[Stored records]
+===+

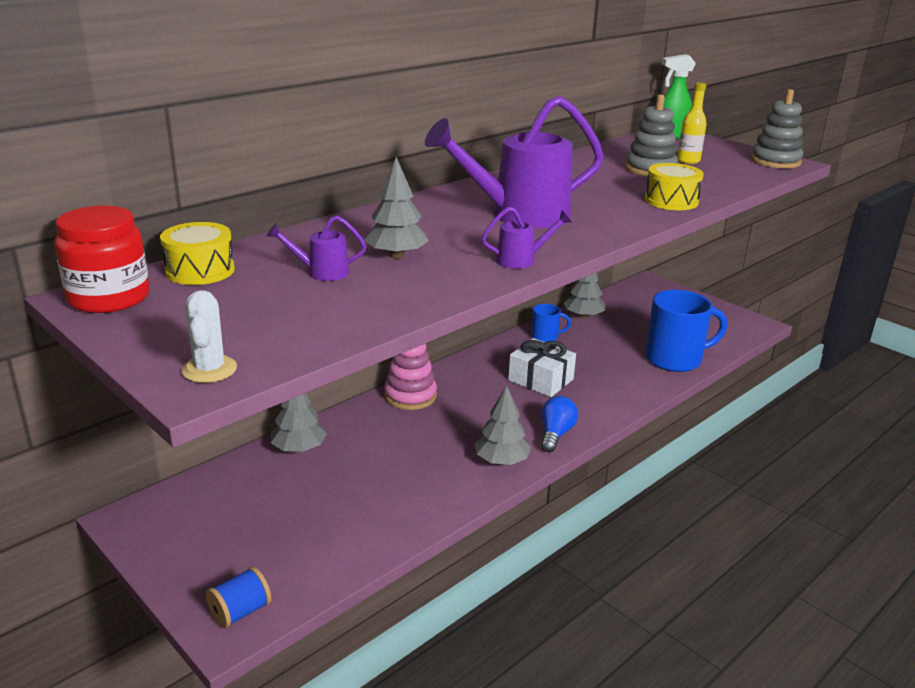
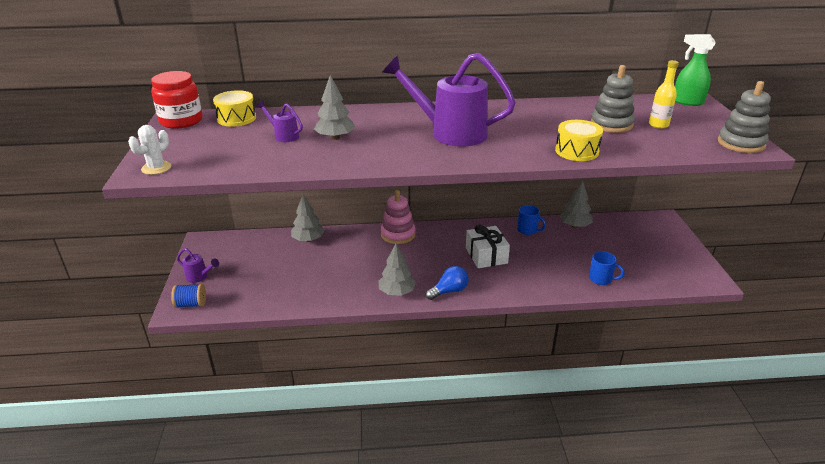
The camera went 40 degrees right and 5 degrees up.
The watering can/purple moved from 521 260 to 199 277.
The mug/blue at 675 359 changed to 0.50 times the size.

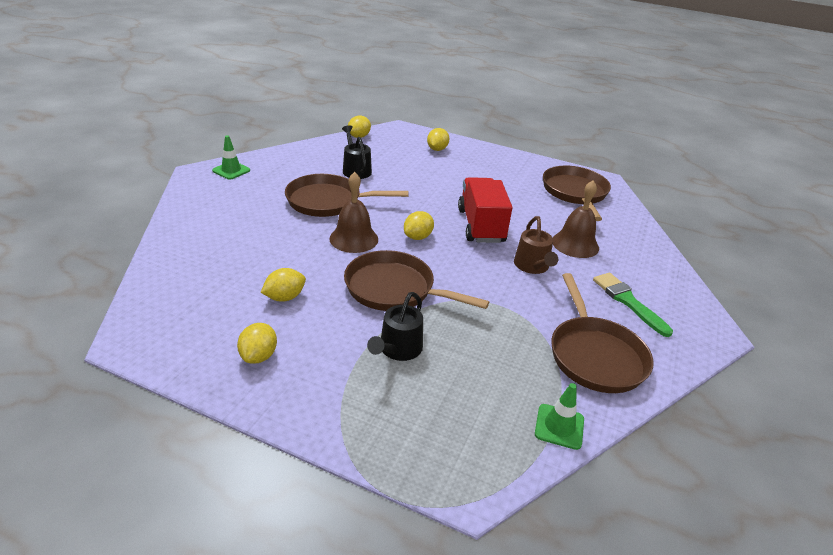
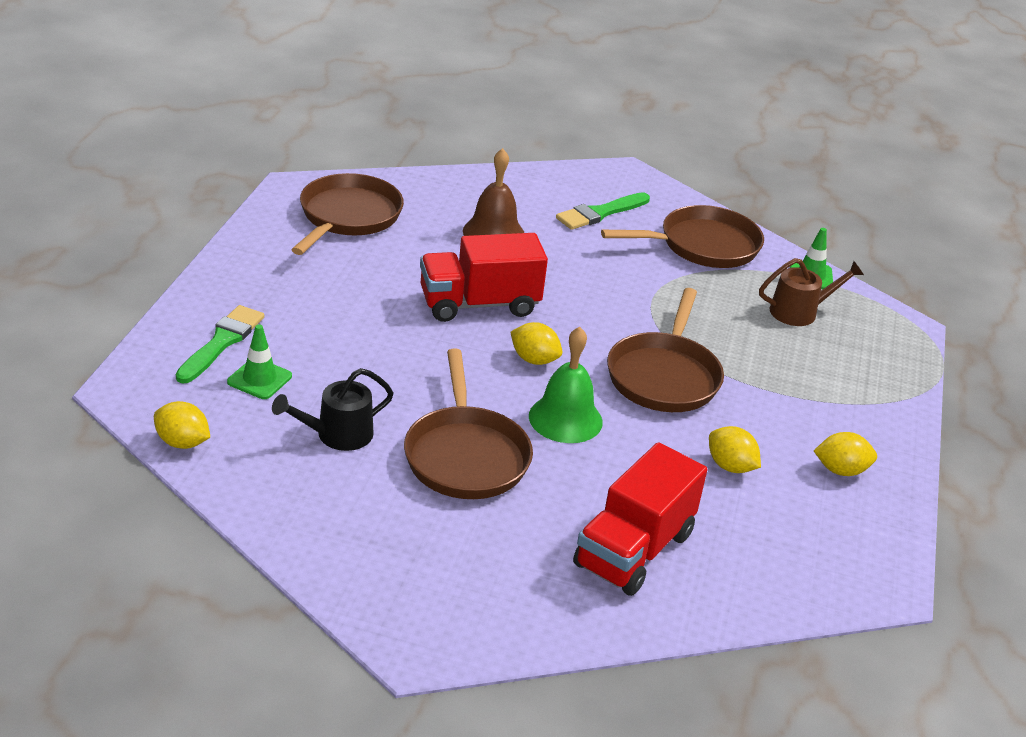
The camera went 100 degrees left and 0 degrees up.
The lemon/yellow at 437 149 was replaced by the brush/green at 222 342.
The traffic cone/green moved from 231 170 to 259 379.
The pan/brown at 575 193 turned 120 degrees clockwise.
The bell/brown at 354 239 became the bell/green at 565 419.
The watering can/brown moved from 532 266 to 799 312.
The watering can/black at 398 349 disappeared.
The truck/red at 634 550 appeared.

+===+

= EXERCISE BRIEF =
Output the whole of the data, unchanged; keep the pictures out.

= RESPONSE BELOW =
The camera went 40 degrees right and 5 degrees up.
The watering can/purple moved from 521 260 to 199 277.
The mug/blue at 675 359 changed to 0.50 times the size.

The camera went 100 degrees left and 0 degrees up.
The lemon/yellow at 437 149 was replaced by the brush/green at 222 342.
The traffic cone/green moved from 231 170 to 259 379.
The pan/brown at 575 193 turned 120 degrees clockwise.
The bell/brown at 354 239 became the bell/green at 565 419.
The watering can/brown moved from 532 266 to 799 312.
The watering can/black at 398 349 disappeared.
The truck/red at 634 550 appeared.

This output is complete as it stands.